WHAT TO PRODUCE
Exactly as written, give back every record below.

-- Opening Marker --

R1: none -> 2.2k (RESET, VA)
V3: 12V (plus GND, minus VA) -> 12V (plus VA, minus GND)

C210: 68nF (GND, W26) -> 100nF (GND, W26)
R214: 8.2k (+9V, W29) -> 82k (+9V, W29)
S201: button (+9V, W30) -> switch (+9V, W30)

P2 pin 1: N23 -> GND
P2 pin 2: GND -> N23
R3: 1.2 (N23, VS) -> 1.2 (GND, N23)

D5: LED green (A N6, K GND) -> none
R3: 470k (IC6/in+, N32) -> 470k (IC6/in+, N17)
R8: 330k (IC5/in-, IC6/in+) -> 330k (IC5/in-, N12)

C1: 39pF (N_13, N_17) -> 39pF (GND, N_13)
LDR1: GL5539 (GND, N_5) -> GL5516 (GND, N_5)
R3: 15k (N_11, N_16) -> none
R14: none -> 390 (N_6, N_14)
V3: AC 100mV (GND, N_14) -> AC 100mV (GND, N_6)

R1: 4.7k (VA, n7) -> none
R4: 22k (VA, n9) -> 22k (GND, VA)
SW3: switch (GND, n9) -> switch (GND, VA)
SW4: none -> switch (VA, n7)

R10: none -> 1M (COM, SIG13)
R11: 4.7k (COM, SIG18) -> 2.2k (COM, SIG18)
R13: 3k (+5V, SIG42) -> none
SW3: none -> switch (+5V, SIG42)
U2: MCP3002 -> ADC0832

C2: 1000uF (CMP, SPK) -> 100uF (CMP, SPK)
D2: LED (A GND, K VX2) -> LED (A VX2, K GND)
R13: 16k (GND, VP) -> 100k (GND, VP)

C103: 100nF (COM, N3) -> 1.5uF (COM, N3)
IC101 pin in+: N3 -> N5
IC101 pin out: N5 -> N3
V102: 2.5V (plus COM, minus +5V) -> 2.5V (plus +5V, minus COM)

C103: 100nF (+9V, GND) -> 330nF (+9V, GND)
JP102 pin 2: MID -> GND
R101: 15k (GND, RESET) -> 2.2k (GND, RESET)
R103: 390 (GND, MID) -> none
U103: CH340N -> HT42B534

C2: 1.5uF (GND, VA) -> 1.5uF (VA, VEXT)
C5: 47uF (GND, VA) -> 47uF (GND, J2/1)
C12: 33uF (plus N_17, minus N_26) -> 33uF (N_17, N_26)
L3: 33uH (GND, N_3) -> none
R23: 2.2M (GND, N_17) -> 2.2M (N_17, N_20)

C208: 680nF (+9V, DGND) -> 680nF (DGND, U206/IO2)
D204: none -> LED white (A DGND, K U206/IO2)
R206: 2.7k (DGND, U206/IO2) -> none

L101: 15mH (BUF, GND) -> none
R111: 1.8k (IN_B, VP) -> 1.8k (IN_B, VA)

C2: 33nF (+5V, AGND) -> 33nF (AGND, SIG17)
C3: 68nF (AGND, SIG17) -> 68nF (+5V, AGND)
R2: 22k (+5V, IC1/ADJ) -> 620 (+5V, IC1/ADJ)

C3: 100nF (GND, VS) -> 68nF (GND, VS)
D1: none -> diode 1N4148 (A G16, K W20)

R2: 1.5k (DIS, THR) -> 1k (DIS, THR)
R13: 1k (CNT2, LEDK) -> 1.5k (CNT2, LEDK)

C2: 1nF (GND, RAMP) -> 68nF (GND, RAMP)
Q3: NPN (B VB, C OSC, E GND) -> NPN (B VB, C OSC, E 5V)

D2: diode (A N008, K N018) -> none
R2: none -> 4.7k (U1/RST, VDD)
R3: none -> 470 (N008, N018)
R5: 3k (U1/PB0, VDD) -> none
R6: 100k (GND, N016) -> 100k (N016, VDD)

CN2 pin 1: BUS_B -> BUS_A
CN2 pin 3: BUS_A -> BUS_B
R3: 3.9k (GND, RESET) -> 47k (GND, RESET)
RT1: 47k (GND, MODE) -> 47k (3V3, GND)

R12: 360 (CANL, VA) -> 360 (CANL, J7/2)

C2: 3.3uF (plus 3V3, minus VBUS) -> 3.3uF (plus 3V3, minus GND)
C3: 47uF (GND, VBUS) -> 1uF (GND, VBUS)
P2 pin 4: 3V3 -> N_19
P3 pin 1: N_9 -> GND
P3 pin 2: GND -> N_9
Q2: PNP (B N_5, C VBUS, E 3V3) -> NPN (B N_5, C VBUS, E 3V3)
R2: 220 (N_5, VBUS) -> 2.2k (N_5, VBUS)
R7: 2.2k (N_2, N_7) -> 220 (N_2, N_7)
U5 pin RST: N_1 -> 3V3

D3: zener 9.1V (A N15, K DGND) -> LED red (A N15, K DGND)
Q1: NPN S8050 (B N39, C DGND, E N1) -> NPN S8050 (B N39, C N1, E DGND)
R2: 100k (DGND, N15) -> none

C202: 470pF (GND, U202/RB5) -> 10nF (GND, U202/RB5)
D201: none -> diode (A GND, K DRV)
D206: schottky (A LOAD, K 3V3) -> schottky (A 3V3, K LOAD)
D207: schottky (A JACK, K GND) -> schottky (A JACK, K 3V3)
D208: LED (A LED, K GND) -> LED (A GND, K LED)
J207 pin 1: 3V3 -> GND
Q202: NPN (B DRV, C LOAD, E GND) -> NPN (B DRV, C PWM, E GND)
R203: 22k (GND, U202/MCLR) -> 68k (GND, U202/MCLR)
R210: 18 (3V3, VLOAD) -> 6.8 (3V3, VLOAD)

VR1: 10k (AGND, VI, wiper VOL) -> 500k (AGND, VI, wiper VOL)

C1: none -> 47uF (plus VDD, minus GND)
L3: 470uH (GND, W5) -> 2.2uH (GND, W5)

-- Closing Marker --

RESPONSE TO THIS EXERCISE
R1: none -> 2.2k (RESET, VA)
V3: 12V (plus GND, minus VA) -> 12V (plus VA, minus GND)

C210: 68nF (GND, W26) -> 100nF (GND, W26)
R214: 8.2k (+9V, W29) -> 82k (+9V, W29)
S201: button (+9V, W30) -> switch (+9V, W30)

P2 pin 1: N23 -> GND
P2 pin 2: GND -> N23
R3: 1.2 (N23, VS) -> 1.2 (GND, N23)

D5: LED green (A N6, K GND) -> none
R3: 470k (IC6/in+, N32) -> 470k (IC6/in+, N17)
R8: 330k (IC5/in-, IC6/in+) -> 330k (IC5/in-, N12)

C1: 39pF (N_13, N_17) -> 39pF (GND, N_13)
LDR1: GL5539 (GND, N_5) -> GL5516 (GND, N_5)
R3: 15k (N_11, N_16) -> none
R14: none -> 390 (N_6, N_14)
V3: AC 100mV (GND, N_14) -> AC 100mV (GND, N_6)

R1: 4.7k (VA, n7) -> none
R4: 22k (VA, n9) -> 22k (GND, VA)
SW3: switch (GND, n9) -> switch (GND, VA)
SW4: none -> switch (VA, n7)

R10: none -> 1M (COM, SIG13)
R11: 4.7k (COM, SIG18) -> 2.2k (COM, SIG18)
R13: 3k (+5V, SIG42) -> none
SW3: none -> switch (+5V, SIG42)
U2: MCP3002 -> ADC0832

C2: 1000uF (CMP, SPK) -> 100uF (CMP, SPK)
D2: LED (A GND, K VX2) -> LED (A VX2, K GND)
R13: 16k (GND, VP) -> 100k (GND, VP)

C103: 100nF (COM, N3) -> 1.5uF (COM, N3)
IC101 pin in+: N3 -> N5
IC101 pin out: N5 -> N3
V102: 2.5V (plus COM, minus +5V) -> 2.5V (plus +5V, minus COM)

C103: 100nF (+9V, GND) -> 330nF (+9V, GND)
JP102 pin 2: MID -> GND
R101: 15k (GND, RESET) -> 2.2k (GND, RESET)
R103: 390 (GND, MID) -> none
U103: CH340N -> HT42B534

C2: 1.5uF (GND, VA) -> 1.5uF (VA, VEXT)
C5: 47uF (GND, VA) -> 47uF (GND, J2/1)
C12: 33uF (plus N_17, minus N_26) -> 33uF (N_17, N_26)
L3: 33uH (GND, N_3) -> none
R23: 2.2M (GND, N_17) -> 2.2M (N_17, N_20)

C208: 680nF (+9V, DGND) -> 680nF (DGND, U206/IO2)
D204: none -> LED white (A DGND, K U206/IO2)
R206: 2.7k (DGND, U206/IO2) -> none

L101: 15mH (BUF, GND) -> none
R111: 1.8k (IN_B, VP) -> 1.8k (IN_B, VA)

C2: 33nF (+5V, AGND) -> 33nF (AGND, SIG17)
C3: 68nF (AGND, SIG17) -> 68nF (+5V, AGND)
R2: 22k (+5V, IC1/ADJ) -> 620 (+5V, IC1/ADJ)

C3: 100nF (GND, VS) -> 68nF (GND, VS)
D1: none -> diode 1N4148 (A G16, K W20)

R2: 1.5k (DIS, THR) -> 1k (DIS, THR)
R13: 1k (CNT2, LEDK) -> 1.5k (CNT2, LEDK)

C2: 1nF (GND, RAMP) -> 68nF (GND, RAMP)
Q3: NPN (B VB, C OSC, E GND) -> NPN (B VB, C OSC, E 5V)

D2: diode (A N008, K N018) -> none
R2: none -> 4.7k (U1/RST, VDD)
R3: none -> 470 (N008, N018)
R5: 3k (U1/PB0, VDD) -> none
R6: 100k (GND, N016) -> 100k (N016, VDD)

CN2 pin 1: BUS_B -> BUS_A
CN2 pin 3: BUS_A -> BUS_B
R3: 3.9k (GND, RESET) -> 47k (GND, RESET)
RT1: 47k (GND, MODE) -> 47k (3V3, GND)

R12: 360 (CANL, VA) -> 360 (CANL, J7/2)

C2: 3.3uF (plus 3V3, minus VBUS) -> 3.3uF (plus 3V3, minus GND)
C3: 47uF (GND, VBUS) -> 1uF (GND, VBUS)
P2 pin 4: 3V3 -> N_19
P3 pin 1: N_9 -> GND
P3 pin 2: GND -> N_9
Q2: PNP (B N_5, C VBUS, E 3V3) -> NPN (B N_5, C VBUS, E 3V3)
R2: 220 (N_5, VBUS) -> 2.2k (N_5, VBUS)
R7: 2.2k (N_2, N_7) -> 220 (N_2, N_7)
U5 pin RST: N_1 -> 3V3

D3: zener 9.1V (A N15, K DGND) -> LED red (A N15, K DGND)
Q1: NPN S8050 (B N39, C DGND, E N1) -> NPN S8050 (B N39, C N1, E DGND)
R2: 100k (DGND, N15) -> none

C202: 470pF (GND, U202/RB5) -> 10nF (GND, U202/RB5)
D201: none -> diode (A GND, K DRV)
D206: schottky (A LOAD, K 3V3) -> schottky (A 3V3, K LOAD)
D207: schottky (A JACK, K GND) -> schottky (A JACK, K 3V3)
D208: LED (A LED, K GND) -> LED (A GND, K LED)
J207 pin 1: 3V3 -> GND
Q202: NPN (B DRV, C LOAD, E GND) -> NPN (B DRV, C PWM, E GND)
R203: 22k (GND, U202/MCLR) -> 68k (GND, U202/MCLR)
R210: 18 (3V3, VLOAD) -> 6.8 (3V3, VLOAD)

VR1: 10k (AGND, VI, wiper VOL) -> 500k (AGND, VI, wiper VOL)

C1: none -> 47uF (plus VDD, minus GND)
L3: 470uH (GND, W5) -> 2.2uH (GND, W5)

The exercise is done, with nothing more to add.